### Data records
+ + + + +

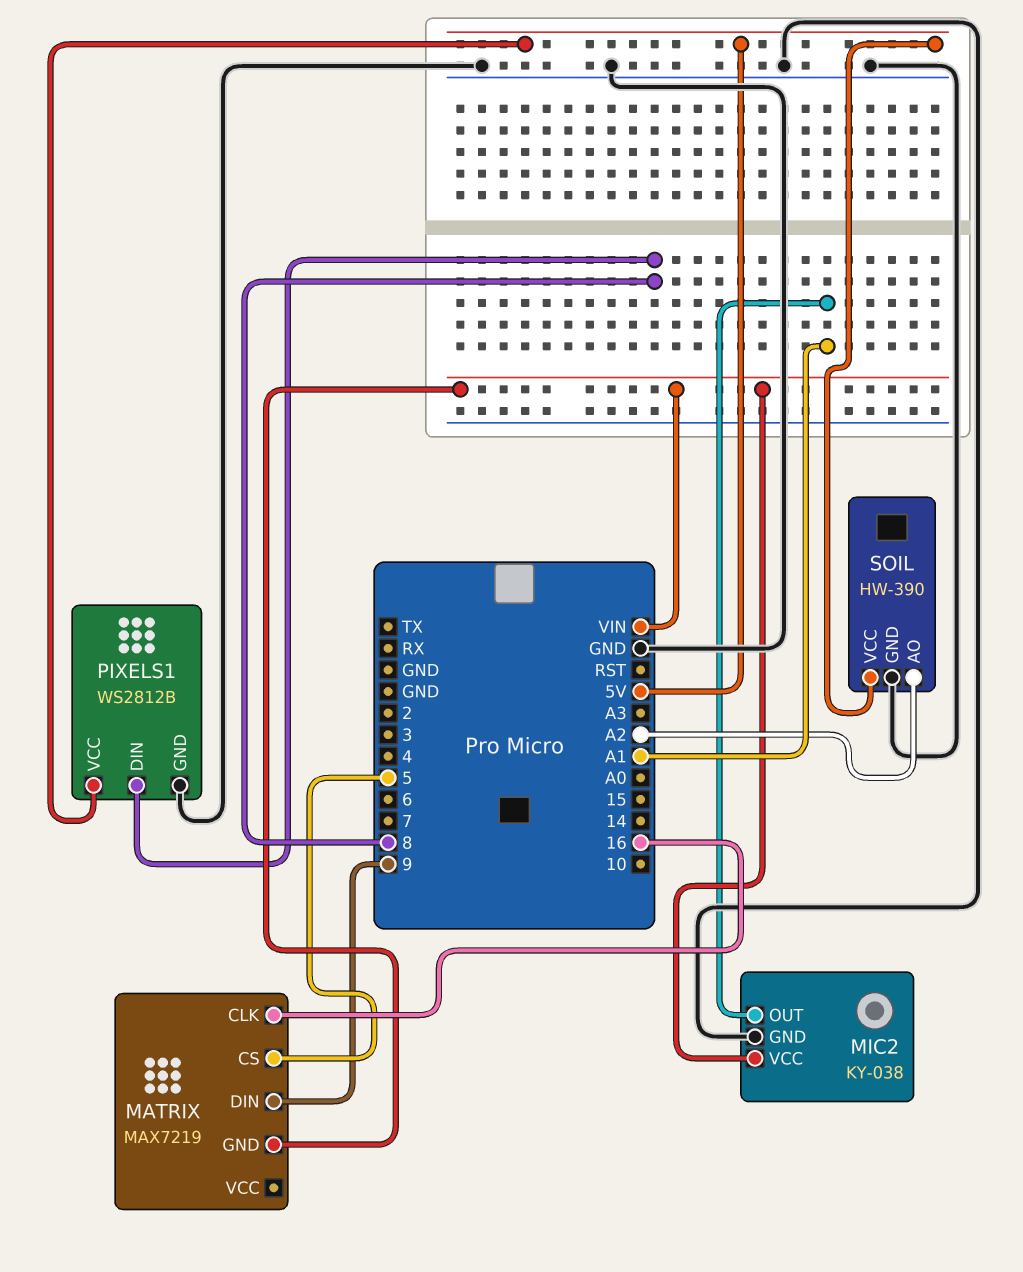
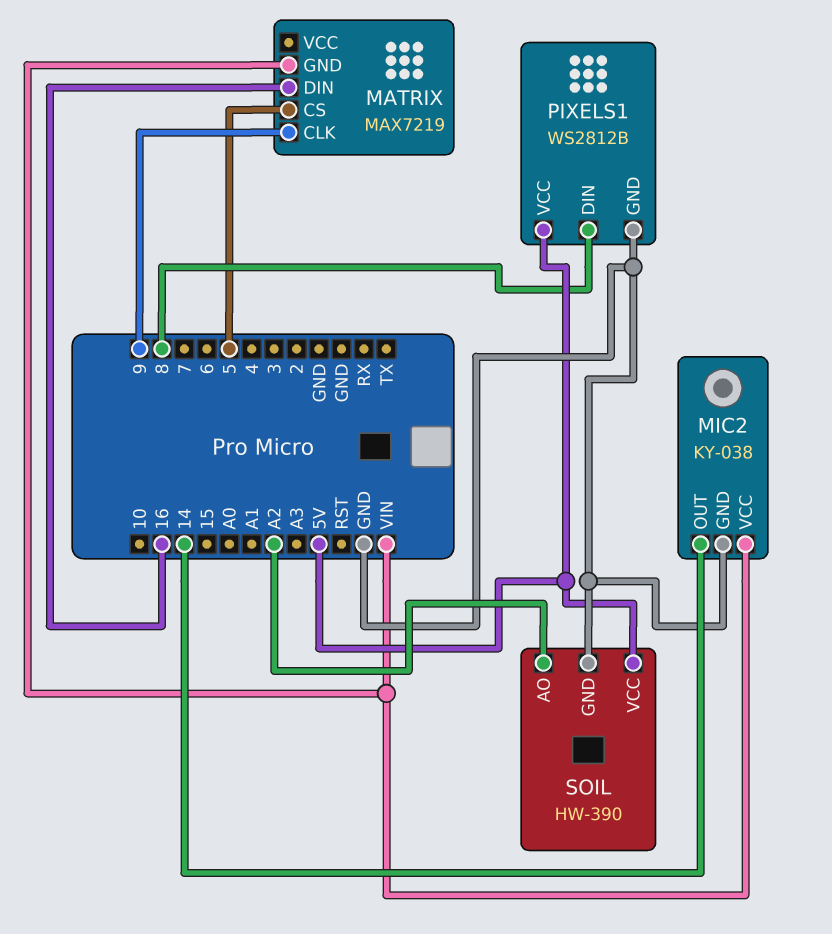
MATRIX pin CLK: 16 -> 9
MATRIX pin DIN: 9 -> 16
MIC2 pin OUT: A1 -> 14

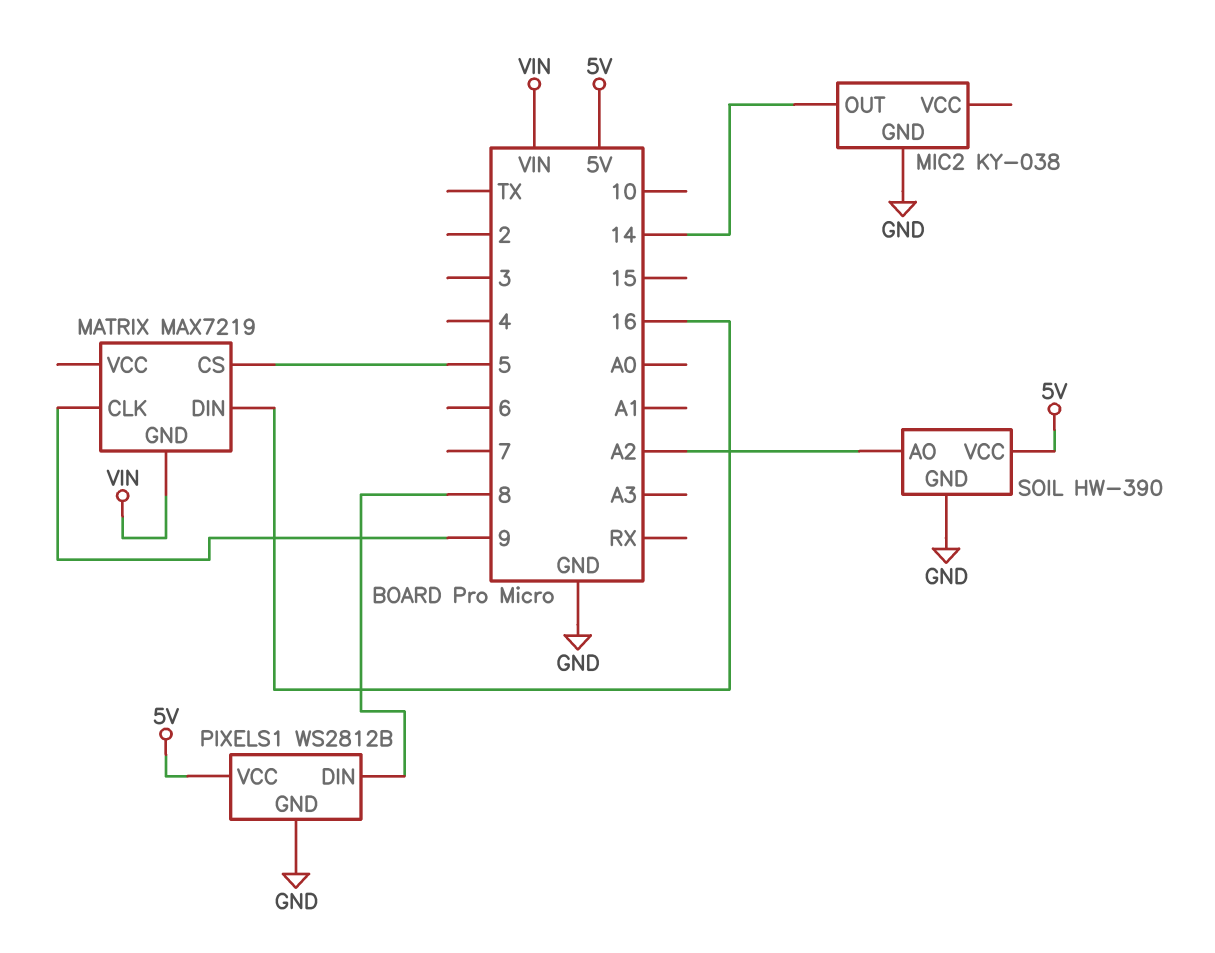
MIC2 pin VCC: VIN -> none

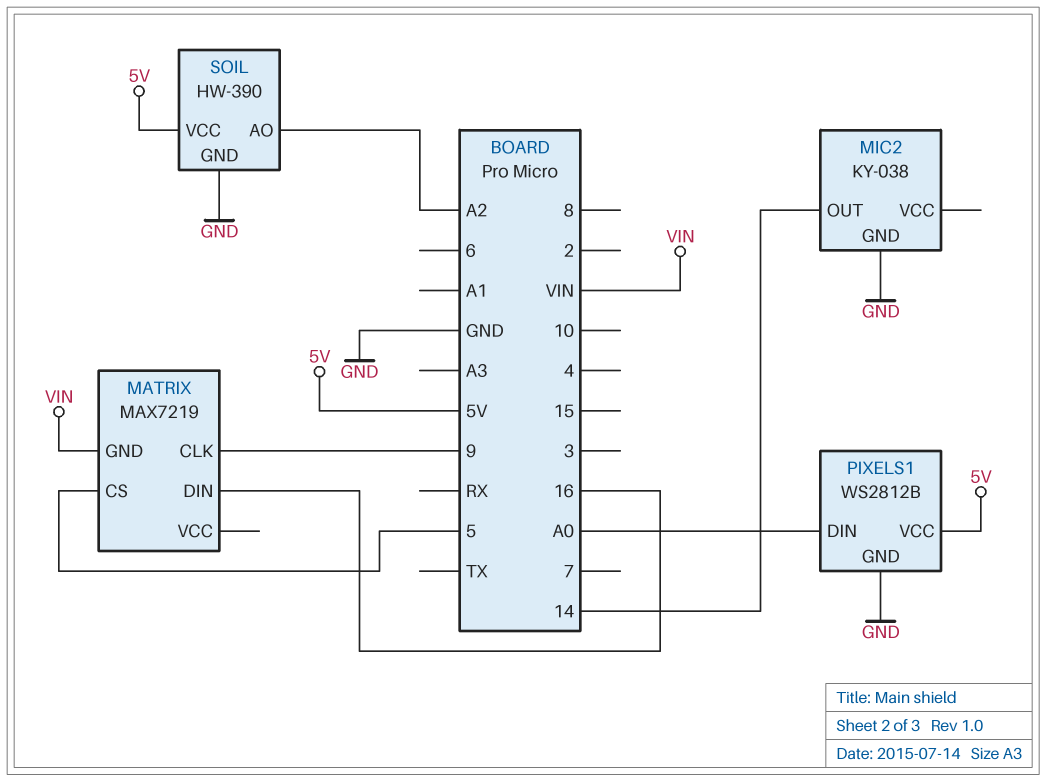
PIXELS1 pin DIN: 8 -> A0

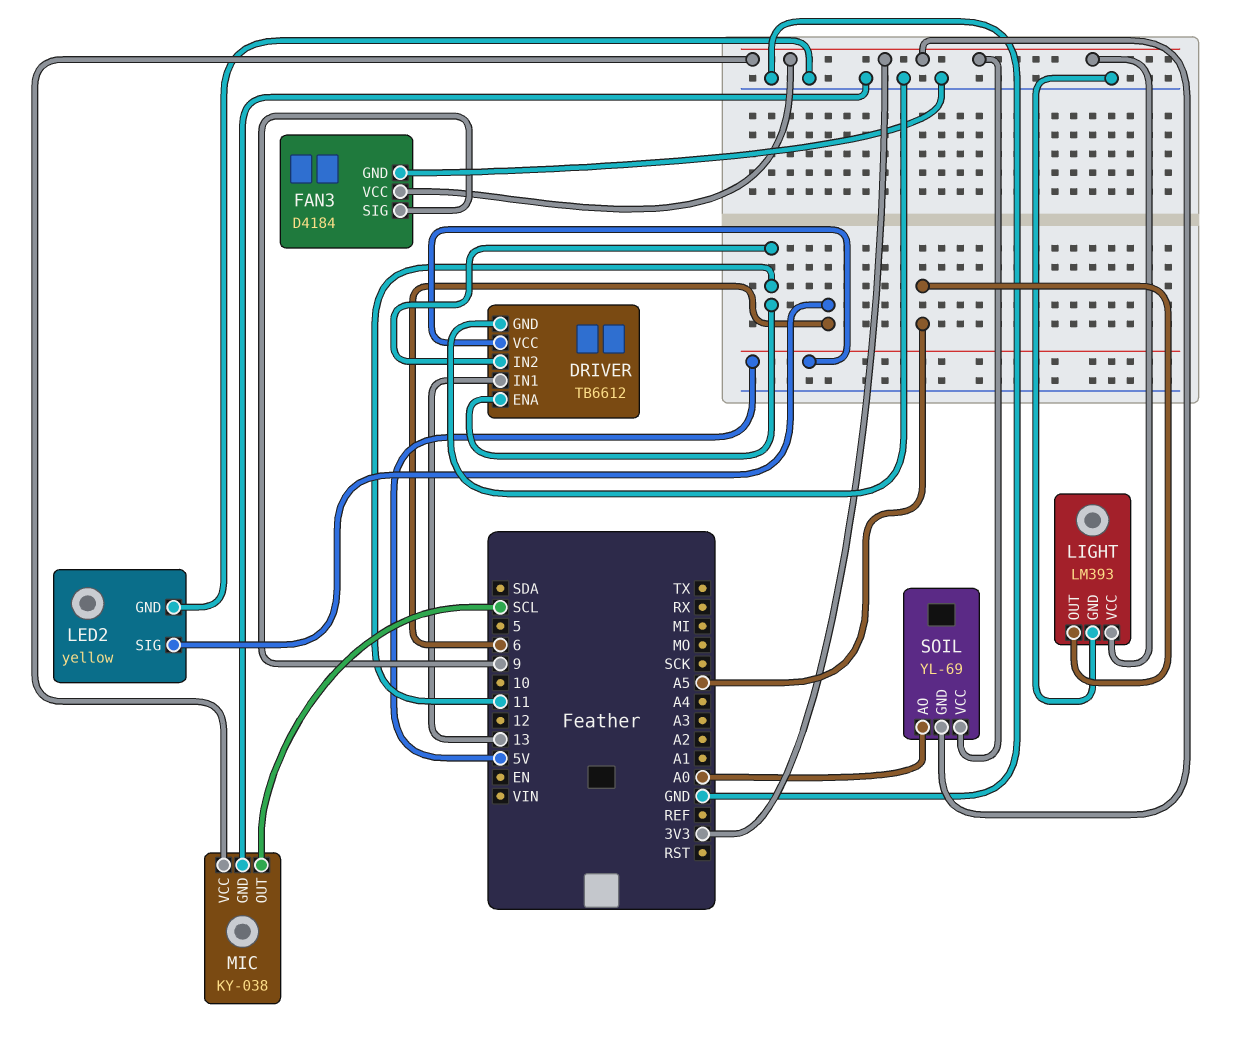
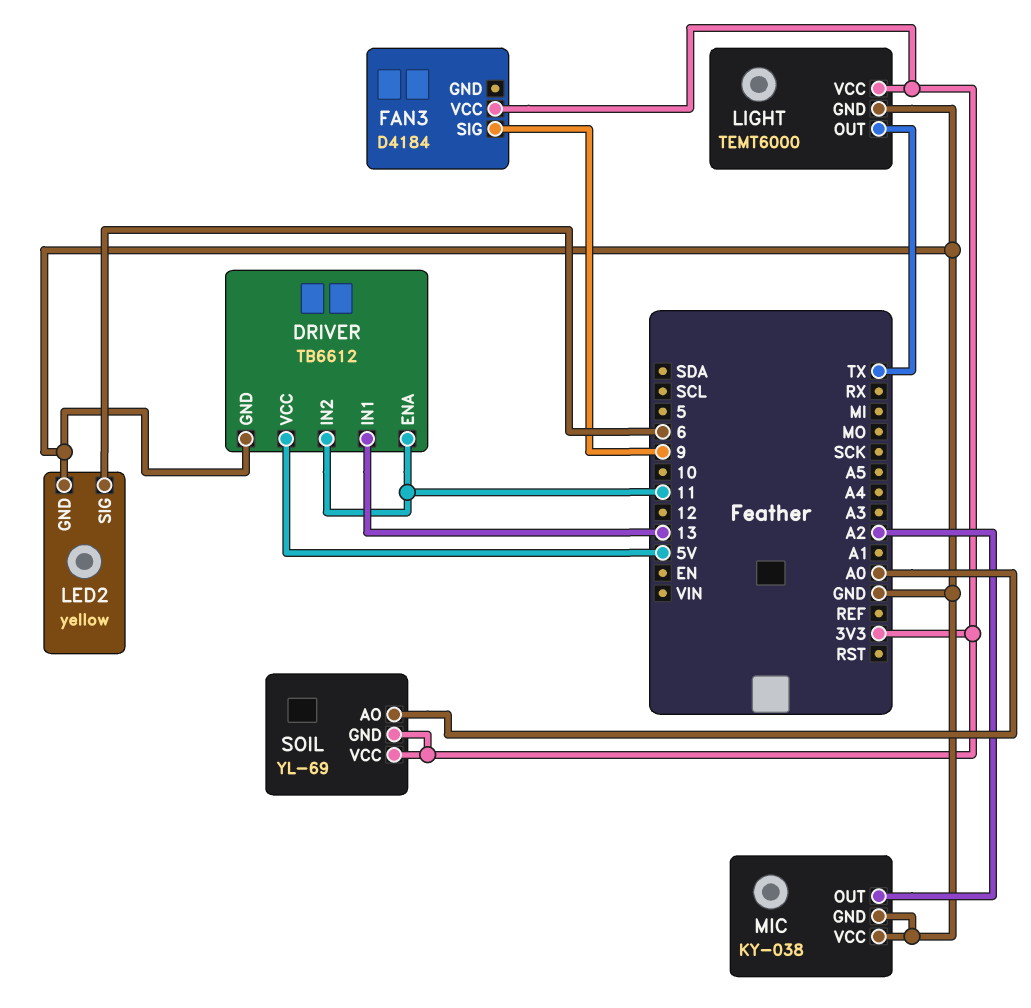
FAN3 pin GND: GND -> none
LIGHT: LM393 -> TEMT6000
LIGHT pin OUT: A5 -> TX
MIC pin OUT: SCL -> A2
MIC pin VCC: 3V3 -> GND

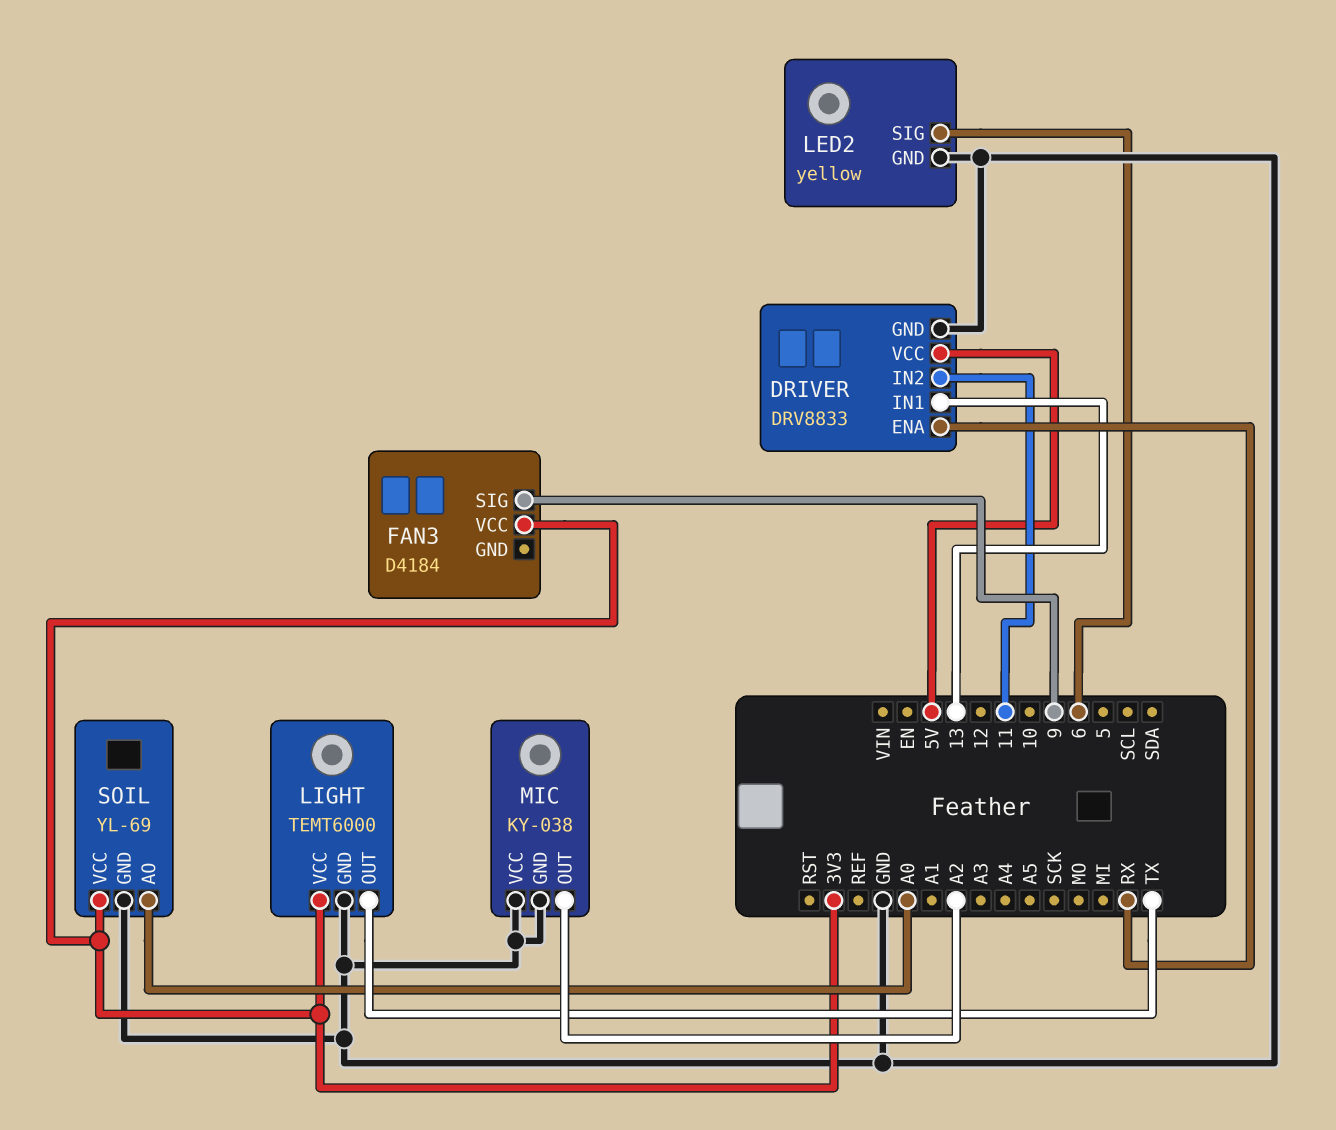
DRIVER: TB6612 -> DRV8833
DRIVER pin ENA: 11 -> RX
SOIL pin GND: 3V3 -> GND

+ + + + +

### What you will do
State the number of lines in the entries above that contain the word "DRIVER", and nothing more.

### Response box
2